== EXERCISE AIM ==
Copy every one of the items below character for character, leaving out the pictures.

(Collected data entries)
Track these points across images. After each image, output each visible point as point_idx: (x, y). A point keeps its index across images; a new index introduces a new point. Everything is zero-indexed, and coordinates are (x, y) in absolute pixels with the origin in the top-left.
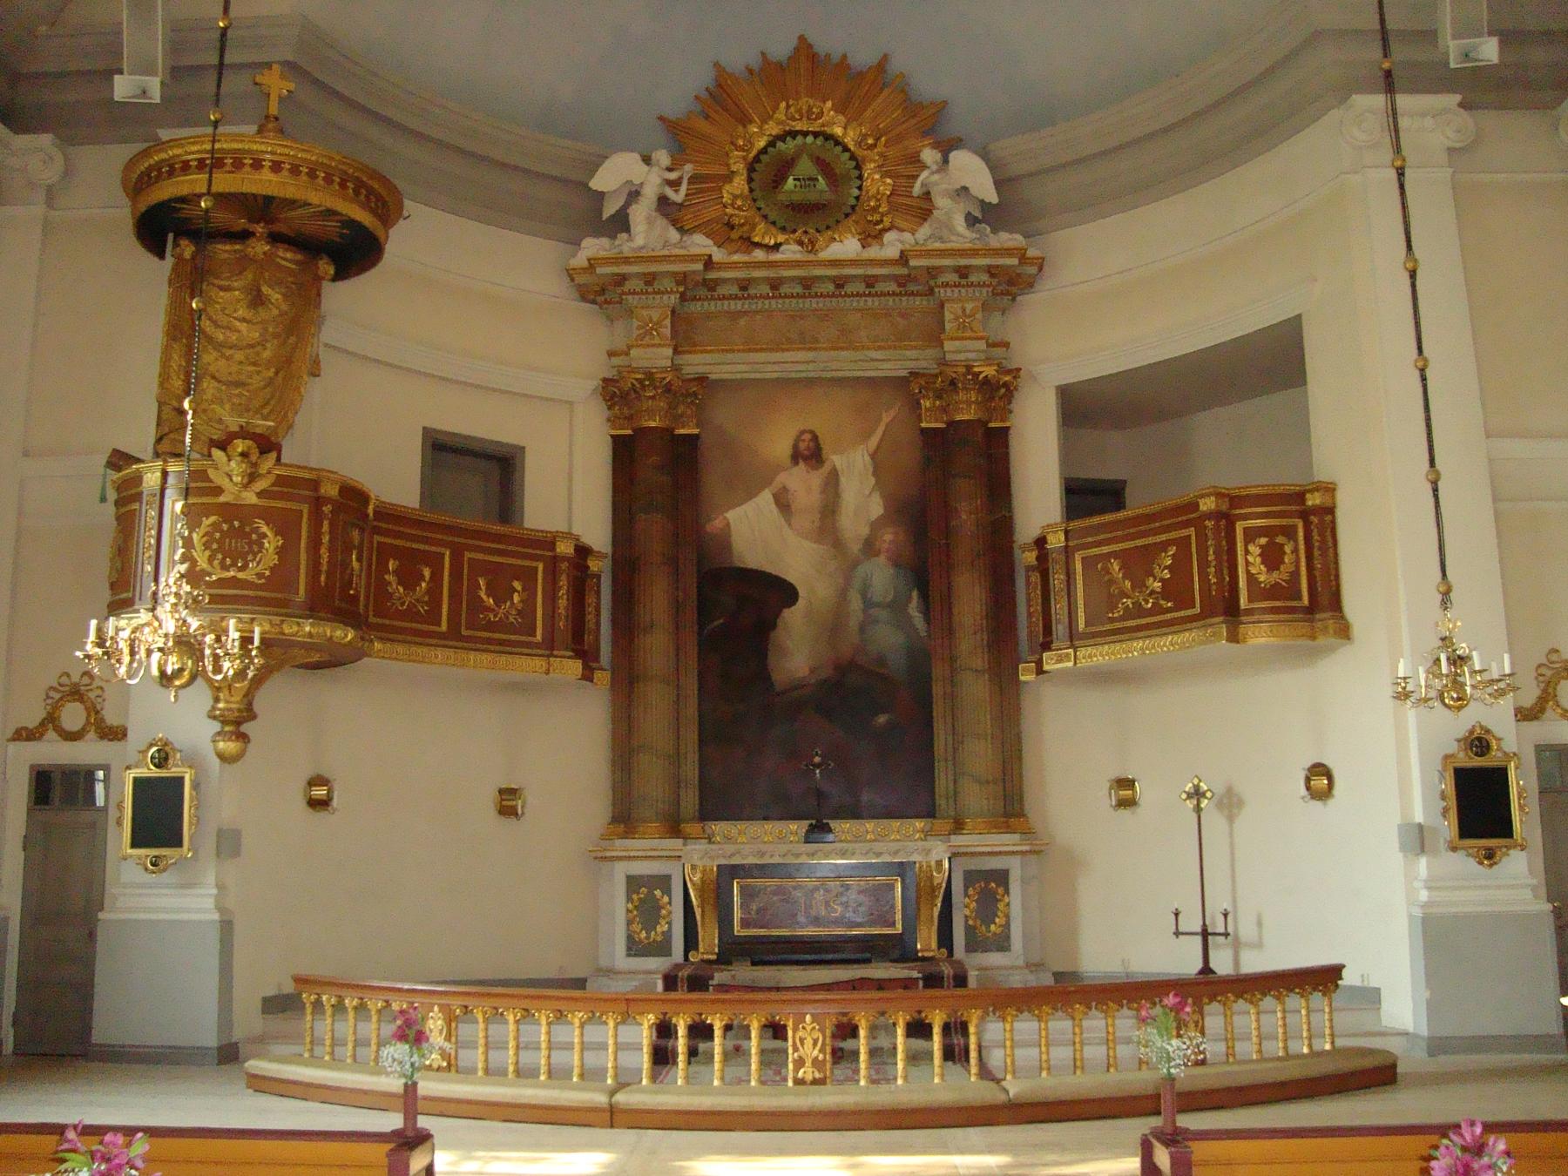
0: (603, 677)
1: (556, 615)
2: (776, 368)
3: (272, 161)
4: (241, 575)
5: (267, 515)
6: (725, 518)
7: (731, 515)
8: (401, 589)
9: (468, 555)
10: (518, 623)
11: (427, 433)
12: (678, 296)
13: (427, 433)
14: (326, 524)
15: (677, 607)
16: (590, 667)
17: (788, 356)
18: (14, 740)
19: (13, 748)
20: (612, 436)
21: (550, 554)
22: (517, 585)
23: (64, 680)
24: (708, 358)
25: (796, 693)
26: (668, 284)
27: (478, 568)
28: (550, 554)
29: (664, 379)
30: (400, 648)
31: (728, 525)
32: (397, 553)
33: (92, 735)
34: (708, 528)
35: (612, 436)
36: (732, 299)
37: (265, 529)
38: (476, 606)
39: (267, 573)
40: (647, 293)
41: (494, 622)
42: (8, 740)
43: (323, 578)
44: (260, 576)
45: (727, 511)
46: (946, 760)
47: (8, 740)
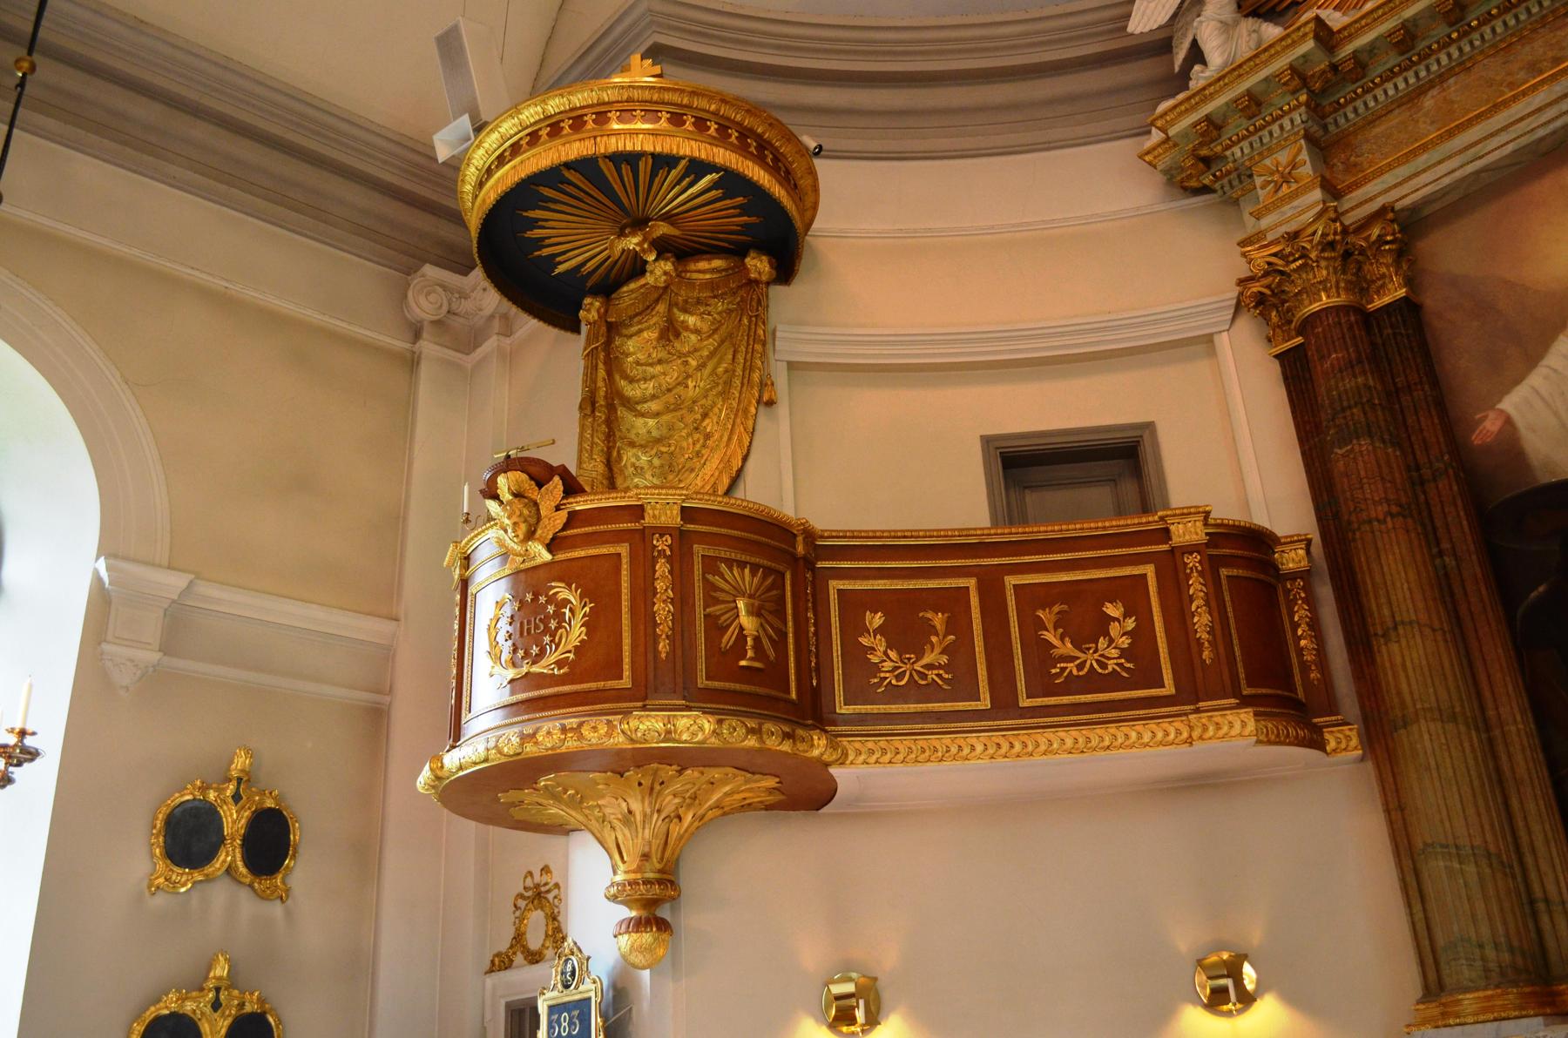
0: (1345, 741)
1: (1193, 644)
2: (1503, 138)
3: (548, 126)
4: (536, 669)
5: (566, 574)
6: (1502, 411)
7: (1510, 404)
8: (893, 654)
9: (1011, 581)
10: (1127, 670)
11: (987, 441)
12: (1303, 109)
13: (987, 441)
14: (662, 568)
15: (1445, 589)
16: (1315, 725)
17: (1518, 109)
18: (491, 971)
19: (490, 981)
20: (1276, 357)
21: (1165, 547)
22: (1113, 610)
23: (529, 882)
24: (1389, 179)
25: (589, 264)
26: (1282, 100)
27: (1032, 598)
28: (1165, 547)
29: (1314, 233)
30: (902, 744)
31: (1509, 421)
32: (874, 601)
33: (519, 958)
34: (1476, 439)
35: (1276, 357)
36: (1396, 75)
37: (564, 594)
38: (1040, 655)
39: (571, 656)
40: (1257, 130)
41: (1078, 676)
42: (486, 973)
43: (663, 646)
44: (560, 664)
45: (1500, 401)
46: (1164, 7)
47: (486, 973)
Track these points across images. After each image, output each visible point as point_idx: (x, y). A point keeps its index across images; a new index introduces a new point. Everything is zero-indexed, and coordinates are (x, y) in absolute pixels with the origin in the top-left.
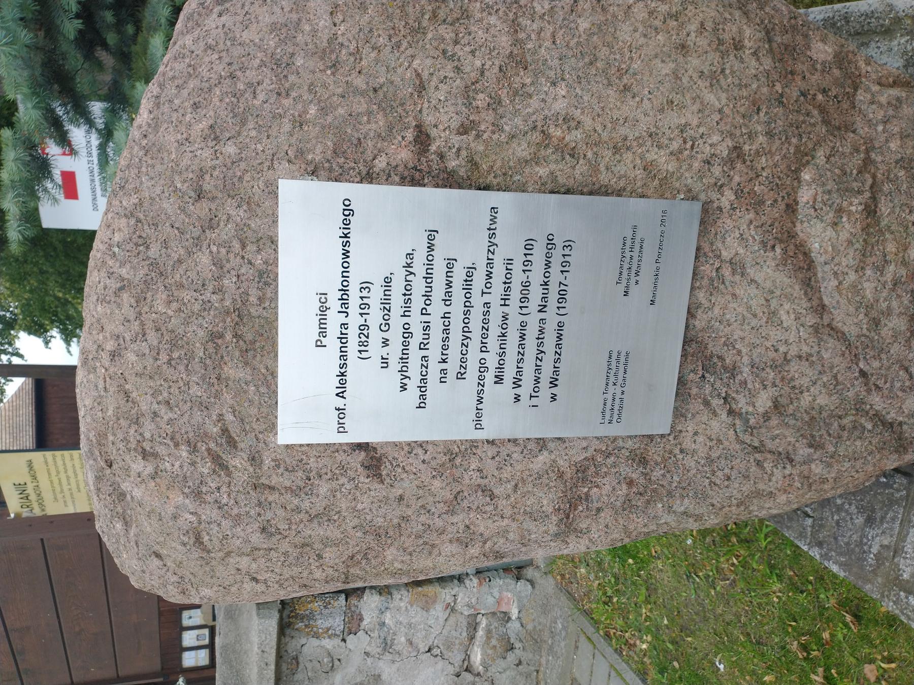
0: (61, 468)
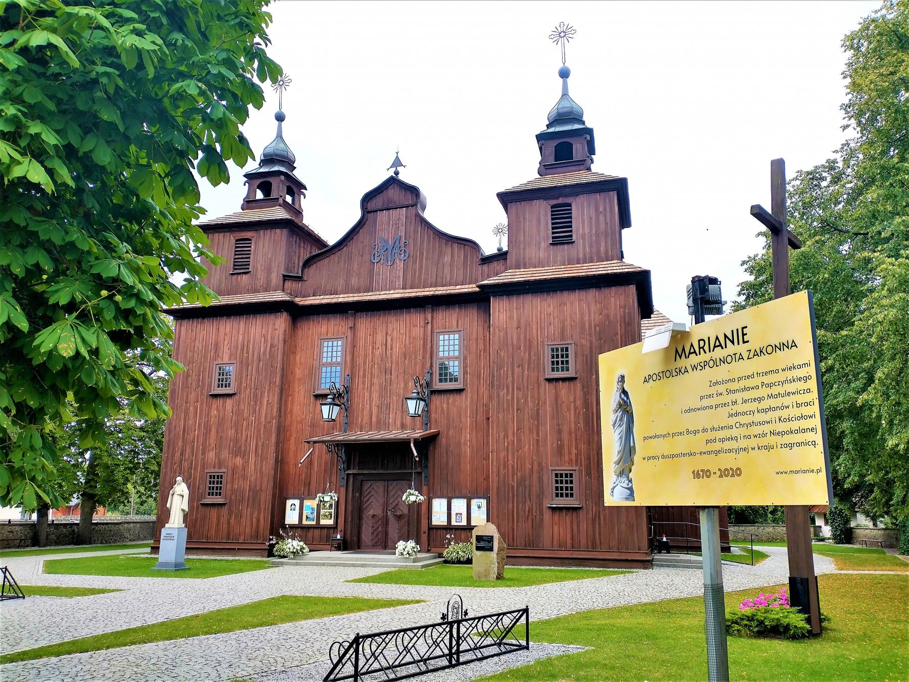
0: (775, 390)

== WORKED ANSWER ==
Track these points across images. After each image, output each visible point as point_idx: (x, y). A point keeps its index across images; a new index introduces a new point. Everything is zero-indexed, and coordinates are (x, y) in absolute pixels with the origin in the top-left.
0: (603, 677)
1: (556, 615)
2: (776, 368)
3: (272, 161)
4: (241, 575)
5: (267, 515)
6: (725, 518)
7: (731, 515)
8: (401, 589)
9: (468, 555)
10: (518, 623)
11: (427, 433)
12: (678, 296)
13: (427, 433)
14: (326, 524)
15: (677, 607)
16: (590, 667)
17: (788, 356)
18: (14, 740)
19: (13, 748)
20: (612, 436)
21: (550, 554)
22: (517, 585)
23: (64, 680)
24: (708, 358)
25: (796, 693)
26: (668, 284)
27: (478, 568)
28: (550, 554)
29: (664, 379)
30: (400, 648)
31: (728, 525)
32: (397, 553)
33: (92, 735)
34: (708, 528)
35: (612, 436)
36: (732, 299)
37: (265, 529)
38: (476, 606)
39: (267, 573)
40: (647, 293)
41: (494, 622)
42: (8, 740)
43: (323, 578)
44: (260, 576)
45: (727, 511)
46: (946, 760)
47: (8, 740)
0: (1345, 741)
1: (1193, 644)
2: (1503, 138)
3: (548, 126)
4: (536, 669)
5: (566, 574)
6: (1502, 411)
7: (1510, 404)
8: (893, 654)
9: (1011, 581)
10: (1127, 670)
11: (987, 441)
12: (1303, 109)
13: (987, 441)
14: (662, 568)
15: (1445, 589)
16: (1315, 725)
17: (1518, 109)
18: (491, 971)
19: (490, 981)
20: (1276, 357)
21: (1165, 547)
22: (1113, 610)
23: (529, 882)
24: (1389, 179)
25: (589, 264)
26: (1282, 100)
27: (1032, 598)
28: (1165, 547)
29: (1314, 233)
30: (902, 744)
31: (1509, 421)
32: (874, 601)
33: (519, 958)
34: (1476, 439)
35: (1276, 357)
36: (1396, 75)
37: (564, 594)
38: (1040, 655)
39: (571, 656)
40: (1257, 130)
41: (1078, 676)
42: (486, 973)
43: (663, 646)
44: (560, 664)
45: (1500, 401)
46: (1164, 7)
47: (486, 973)
Track these points across images. After each image, output each visible point as point_idx: (x, y). A point keeps its index across images; a new index introduces a new point. Everything is zero-indexed, and coordinates are (x, y) in absolute pixels with the origin in the top-left.
0: (61, 468)
0: (775, 390)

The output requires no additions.